(RECORD EXCERPTS begins)
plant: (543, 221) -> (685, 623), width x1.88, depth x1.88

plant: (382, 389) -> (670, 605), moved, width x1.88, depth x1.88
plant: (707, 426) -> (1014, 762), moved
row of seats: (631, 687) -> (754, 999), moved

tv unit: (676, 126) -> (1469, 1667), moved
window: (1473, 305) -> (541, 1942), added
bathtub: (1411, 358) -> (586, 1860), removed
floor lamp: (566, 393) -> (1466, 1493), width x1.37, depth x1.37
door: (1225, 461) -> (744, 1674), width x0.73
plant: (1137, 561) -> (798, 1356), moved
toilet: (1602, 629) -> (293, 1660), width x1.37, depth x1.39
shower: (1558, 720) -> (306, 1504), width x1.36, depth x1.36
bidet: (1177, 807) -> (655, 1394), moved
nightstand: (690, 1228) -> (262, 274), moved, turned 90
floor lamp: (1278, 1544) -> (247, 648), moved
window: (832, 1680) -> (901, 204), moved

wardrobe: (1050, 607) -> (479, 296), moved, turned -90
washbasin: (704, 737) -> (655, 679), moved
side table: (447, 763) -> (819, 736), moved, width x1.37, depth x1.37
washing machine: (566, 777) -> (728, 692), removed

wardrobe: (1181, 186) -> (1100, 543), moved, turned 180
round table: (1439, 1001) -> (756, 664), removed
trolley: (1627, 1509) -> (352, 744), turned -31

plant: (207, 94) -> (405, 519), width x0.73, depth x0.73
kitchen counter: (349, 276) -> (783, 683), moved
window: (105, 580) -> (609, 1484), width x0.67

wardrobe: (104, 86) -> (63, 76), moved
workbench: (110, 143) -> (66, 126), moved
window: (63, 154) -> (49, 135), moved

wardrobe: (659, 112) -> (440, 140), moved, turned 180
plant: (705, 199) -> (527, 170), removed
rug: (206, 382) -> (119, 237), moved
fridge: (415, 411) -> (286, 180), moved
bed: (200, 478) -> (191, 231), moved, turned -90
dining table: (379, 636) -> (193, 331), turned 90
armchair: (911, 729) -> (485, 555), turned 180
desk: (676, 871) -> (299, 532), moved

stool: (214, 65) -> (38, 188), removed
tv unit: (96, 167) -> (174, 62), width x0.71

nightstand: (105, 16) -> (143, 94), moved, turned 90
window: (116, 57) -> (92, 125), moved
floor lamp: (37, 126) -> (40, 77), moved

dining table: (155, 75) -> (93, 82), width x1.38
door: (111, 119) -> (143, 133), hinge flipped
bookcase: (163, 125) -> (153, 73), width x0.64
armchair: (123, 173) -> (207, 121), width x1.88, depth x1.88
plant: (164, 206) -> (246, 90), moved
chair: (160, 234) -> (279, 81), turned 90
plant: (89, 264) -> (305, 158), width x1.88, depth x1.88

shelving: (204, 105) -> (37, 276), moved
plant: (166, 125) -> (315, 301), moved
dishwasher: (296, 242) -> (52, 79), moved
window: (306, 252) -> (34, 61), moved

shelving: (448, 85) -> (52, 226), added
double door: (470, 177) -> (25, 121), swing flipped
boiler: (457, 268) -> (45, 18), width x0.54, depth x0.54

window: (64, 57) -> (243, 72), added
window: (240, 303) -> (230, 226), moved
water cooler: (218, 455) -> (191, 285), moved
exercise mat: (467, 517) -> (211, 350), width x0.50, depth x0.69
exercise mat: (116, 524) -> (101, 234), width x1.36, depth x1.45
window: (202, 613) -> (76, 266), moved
(RECORD EXCERPTS ends)
* _TASK REQUIREMENTS_
Within the material above, show every line that includes "removed".

* _RESPONSE TO THIS EXERCISE_
bathtub: (1411, 358) -> (586, 1860), removed
washing machine: (566, 777) -> (728, 692), removed
round table: (1439, 1001) -> (756, 664), removed
plant: (705, 199) -> (527, 170), removed
stool: (214, 65) -> (38, 188), removed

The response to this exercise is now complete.